#### Exercise brief:
I would like you to transcribe all of the data exactly.

----------

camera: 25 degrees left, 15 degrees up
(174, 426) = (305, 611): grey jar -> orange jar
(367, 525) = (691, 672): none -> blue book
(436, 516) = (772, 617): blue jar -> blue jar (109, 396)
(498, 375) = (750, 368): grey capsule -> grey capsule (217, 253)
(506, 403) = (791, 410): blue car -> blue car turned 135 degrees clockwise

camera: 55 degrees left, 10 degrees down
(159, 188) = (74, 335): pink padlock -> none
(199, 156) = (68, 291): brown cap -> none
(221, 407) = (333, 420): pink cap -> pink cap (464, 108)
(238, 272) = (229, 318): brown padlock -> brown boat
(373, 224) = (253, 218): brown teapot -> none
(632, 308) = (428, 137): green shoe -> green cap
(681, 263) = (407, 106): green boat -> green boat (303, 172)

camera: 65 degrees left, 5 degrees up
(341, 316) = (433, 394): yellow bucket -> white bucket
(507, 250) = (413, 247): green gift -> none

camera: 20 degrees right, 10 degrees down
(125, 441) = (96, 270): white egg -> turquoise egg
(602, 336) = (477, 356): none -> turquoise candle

----------

#### Exercise result:
camera: 25 degrees left, 15 degrees up
(174, 426) = (305, 611): grey jar -> orange jar
(367, 525) = (691, 672): none -> blue book
(436, 516) = (772, 617): blue jar -> blue jar (109, 396)
(498, 375) = (750, 368): grey capsule -> grey capsule (217, 253)
(506, 403) = (791, 410): blue car -> blue car turned 135 degrees clockwise

camera: 55 degrees left, 10 degrees down
(159, 188) = (74, 335): pink padlock -> none
(199, 156) = (68, 291): brown cap -> none
(221, 407) = (333, 420): pink cap -> pink cap (464, 108)
(238, 272) = (229, 318): brown padlock -> brown boat
(373, 224) = (253, 218): brown teapot -> none
(632, 308) = (428, 137): green shoe -> green cap
(681, 263) = (407, 106): green boat -> green boat (303, 172)

camera: 65 degrees left, 5 degrees up
(341, 316) = (433, 394): yellow bucket -> white bucket
(507, 250) = (413, 247): green gift -> none

camera: 20 degrees right, 10 degrees down
(125, 441) = (96, 270): white egg -> turquoise egg
(602, 336) = (477, 356): none -> turquoise candle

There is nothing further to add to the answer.